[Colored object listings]
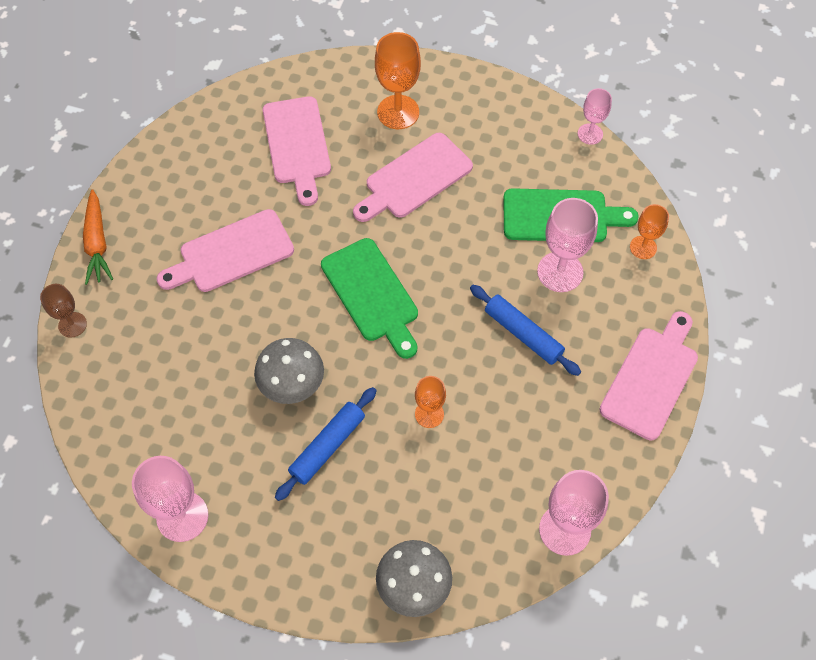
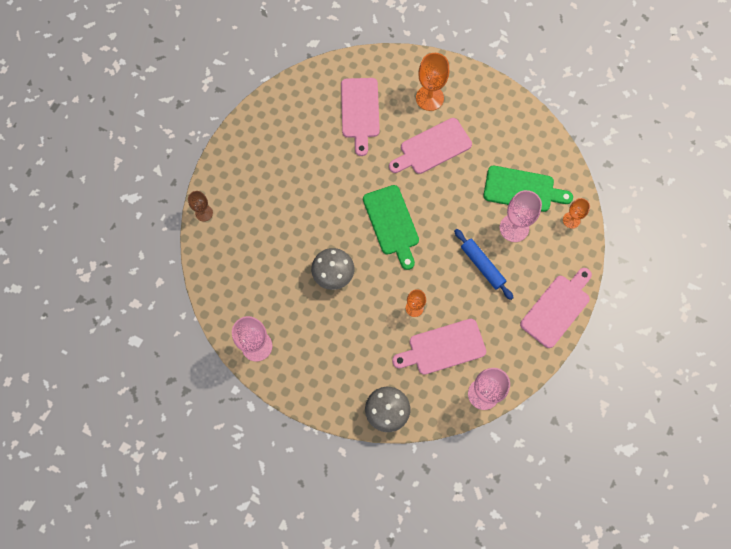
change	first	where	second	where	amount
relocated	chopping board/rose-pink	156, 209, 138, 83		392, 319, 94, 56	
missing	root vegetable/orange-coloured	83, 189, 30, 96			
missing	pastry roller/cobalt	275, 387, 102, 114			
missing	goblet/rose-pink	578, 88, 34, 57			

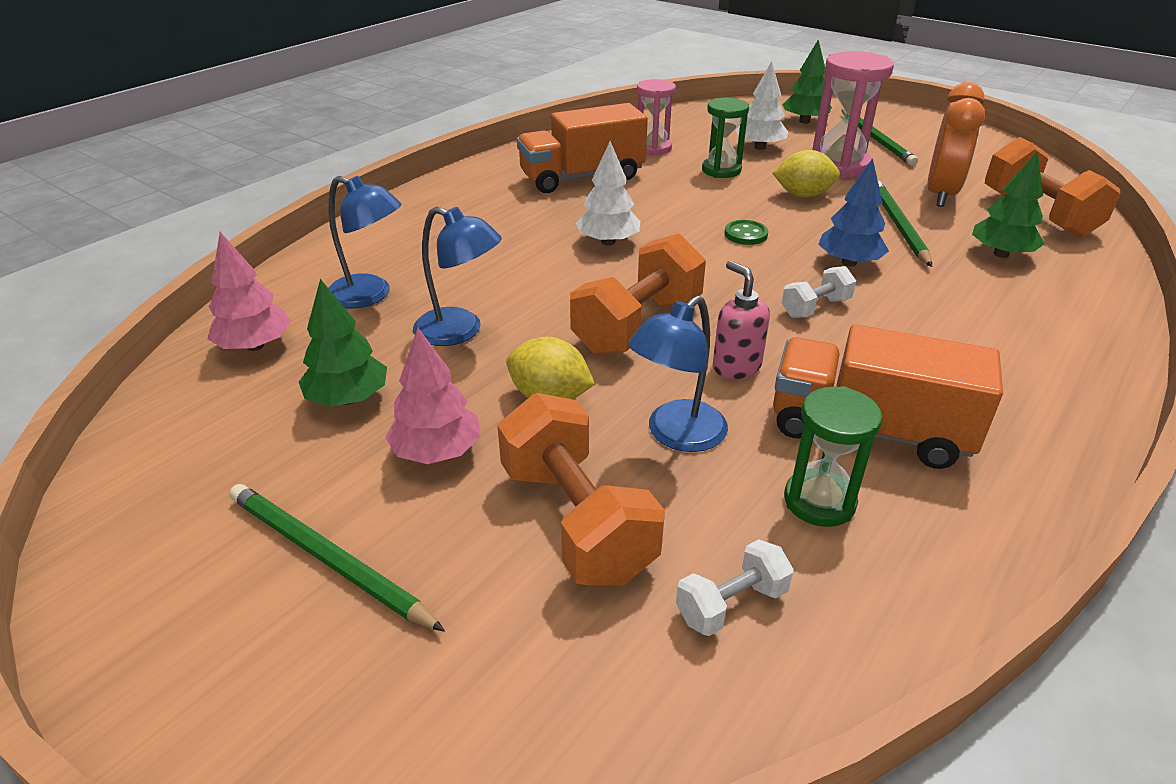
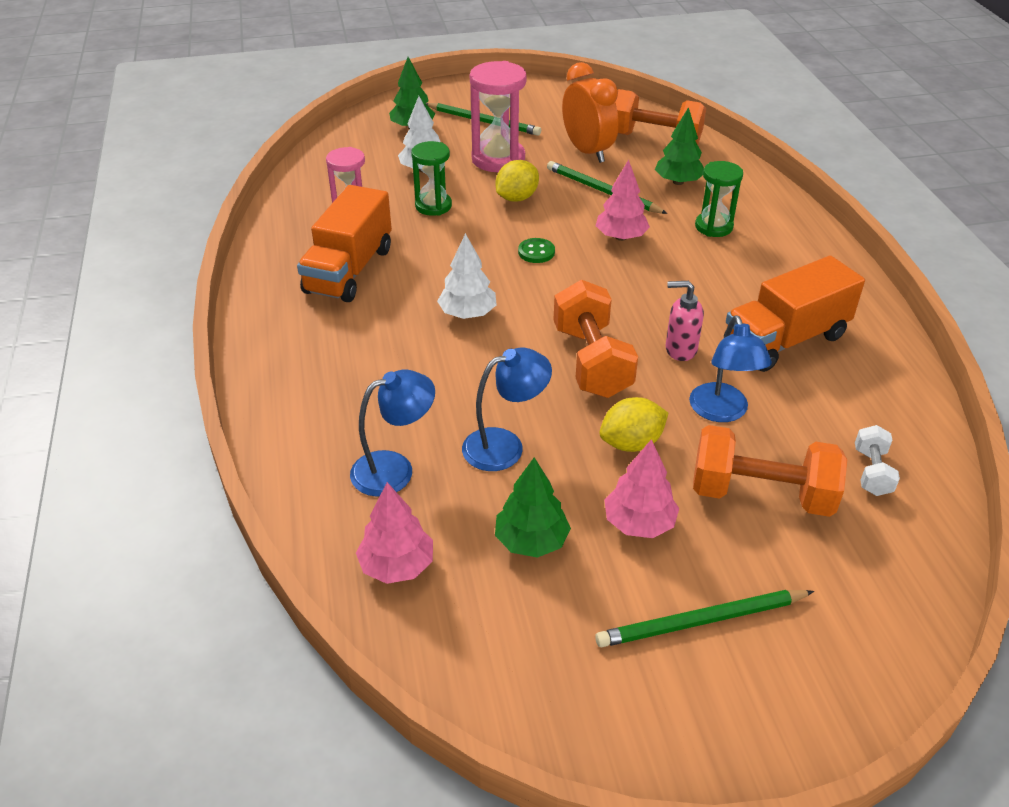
change	first	where	second	where	amount
colour	toy tree/cobalt	818, 158, 71, 108	toy tree/rose-pink	596, 160, 54, 81	
relocated	hourglass/green	784, 386, 98, 141		695, 161, 48, 76	
missing	free weight/pure white	782, 266, 74, 52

* [Task description] Your task is to return every entry exactly as it was written, with the pictures removed.

* [Output for this exercise]
change	first	where	second	where	amount
relocated	chopping board/rose-pink	156, 209, 138, 83		392, 319, 94, 56	
missing	root vegetable/orange-coloured	83, 189, 30, 96			
missing	pastry roller/cobalt	275, 387, 102, 114			
missing	goblet/rose-pink	578, 88, 34, 57			

change	first	where	second	where	amount
colour	toy tree/cobalt	818, 158, 71, 108	toy tree/rose-pink	596, 160, 54, 81	
relocated	hourglass/green	784, 386, 98, 141		695, 161, 48, 76	
missing	free weight/pure white	782, 266, 74, 52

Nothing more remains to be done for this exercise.